** Try it **
Search the material below for the string "blue" and copy each line where it appears.

*****

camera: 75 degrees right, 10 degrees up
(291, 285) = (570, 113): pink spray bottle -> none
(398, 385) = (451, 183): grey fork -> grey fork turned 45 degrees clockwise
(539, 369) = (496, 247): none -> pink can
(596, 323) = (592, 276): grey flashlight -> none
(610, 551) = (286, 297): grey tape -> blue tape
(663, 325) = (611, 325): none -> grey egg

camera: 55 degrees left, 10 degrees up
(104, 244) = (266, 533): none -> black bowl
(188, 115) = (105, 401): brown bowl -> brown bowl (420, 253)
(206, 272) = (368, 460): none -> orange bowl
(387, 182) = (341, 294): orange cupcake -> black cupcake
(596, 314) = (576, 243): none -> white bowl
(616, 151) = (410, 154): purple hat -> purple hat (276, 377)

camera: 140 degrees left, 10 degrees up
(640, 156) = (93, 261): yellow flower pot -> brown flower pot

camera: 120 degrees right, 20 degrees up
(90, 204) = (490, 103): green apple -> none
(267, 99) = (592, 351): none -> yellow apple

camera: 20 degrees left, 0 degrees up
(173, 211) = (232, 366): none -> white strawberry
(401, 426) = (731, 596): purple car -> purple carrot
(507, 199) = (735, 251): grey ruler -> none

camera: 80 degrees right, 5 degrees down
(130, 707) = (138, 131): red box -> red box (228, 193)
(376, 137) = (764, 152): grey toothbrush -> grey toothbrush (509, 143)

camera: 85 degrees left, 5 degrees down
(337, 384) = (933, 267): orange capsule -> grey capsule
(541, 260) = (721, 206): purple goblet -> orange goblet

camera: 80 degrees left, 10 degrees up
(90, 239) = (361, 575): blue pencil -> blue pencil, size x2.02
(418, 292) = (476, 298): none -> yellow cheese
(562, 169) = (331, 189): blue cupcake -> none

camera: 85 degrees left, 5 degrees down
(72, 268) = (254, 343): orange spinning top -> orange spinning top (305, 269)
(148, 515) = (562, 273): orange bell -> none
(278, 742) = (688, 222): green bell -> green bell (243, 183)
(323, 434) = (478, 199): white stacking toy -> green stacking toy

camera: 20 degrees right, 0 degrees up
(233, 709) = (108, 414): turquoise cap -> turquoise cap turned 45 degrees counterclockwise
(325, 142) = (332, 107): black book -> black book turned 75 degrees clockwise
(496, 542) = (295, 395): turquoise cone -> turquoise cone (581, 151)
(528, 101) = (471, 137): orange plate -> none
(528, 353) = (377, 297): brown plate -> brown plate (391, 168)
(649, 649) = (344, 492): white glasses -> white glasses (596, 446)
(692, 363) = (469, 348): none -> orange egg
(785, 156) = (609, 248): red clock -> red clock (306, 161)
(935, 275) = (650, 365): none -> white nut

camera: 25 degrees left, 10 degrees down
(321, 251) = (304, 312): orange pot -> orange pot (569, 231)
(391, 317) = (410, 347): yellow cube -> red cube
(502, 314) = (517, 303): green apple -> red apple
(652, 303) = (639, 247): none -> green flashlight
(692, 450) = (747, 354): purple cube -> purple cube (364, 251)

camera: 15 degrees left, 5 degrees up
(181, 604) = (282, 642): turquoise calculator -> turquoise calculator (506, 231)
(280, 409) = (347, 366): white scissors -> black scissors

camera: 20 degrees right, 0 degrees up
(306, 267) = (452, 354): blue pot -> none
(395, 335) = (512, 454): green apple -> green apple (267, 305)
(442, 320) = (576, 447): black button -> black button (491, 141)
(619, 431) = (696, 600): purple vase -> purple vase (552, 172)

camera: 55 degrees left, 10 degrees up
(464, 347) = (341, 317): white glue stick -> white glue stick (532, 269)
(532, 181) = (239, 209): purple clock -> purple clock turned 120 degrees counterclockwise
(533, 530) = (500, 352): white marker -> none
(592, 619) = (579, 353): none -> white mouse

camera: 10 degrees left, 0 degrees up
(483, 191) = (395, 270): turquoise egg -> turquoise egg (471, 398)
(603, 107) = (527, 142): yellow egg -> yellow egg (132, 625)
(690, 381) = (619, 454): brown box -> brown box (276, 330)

*****

** Solution to this problem **
(610, 551) = (286, 297): grey tape -> blue tape
(90, 239) = (361, 575): blue pencil -> blue pencil, size x2.02
(562, 169) = (331, 189): blue cupcake -> none
(306, 267) = (452, 354): blue pot -> none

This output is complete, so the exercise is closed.